Assigned task:
Copy the data that follows exactly. Include no pictures.

Data extract:
*** Block opens ***

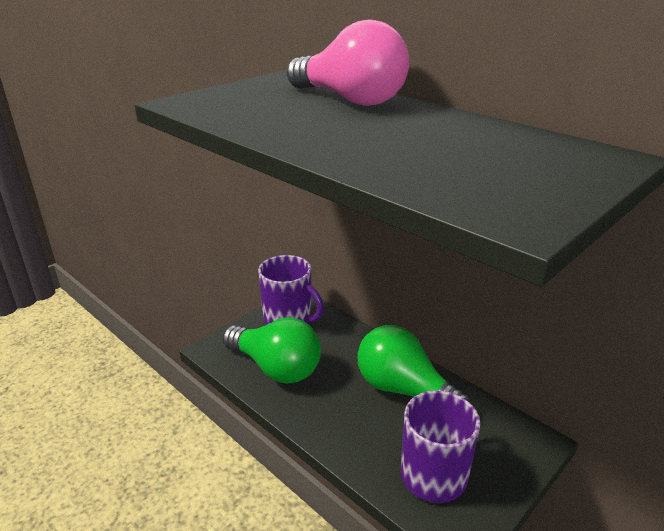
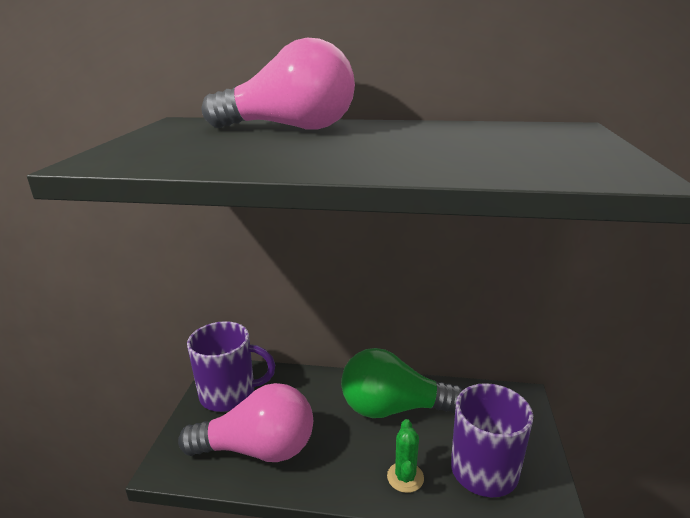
camera: 35 degrees left, 5 degrees down
(276, 368) = (258, 449): green light bulb -> pink light bulb
(362, 443) = (405, 477): none -> green cactus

*** Block closes ***

Result for this exercise:
camera: 35 degrees left, 5 degrees down
(276, 368) = (258, 449): green light bulb -> pink light bulb
(362, 443) = (405, 477): none -> green cactus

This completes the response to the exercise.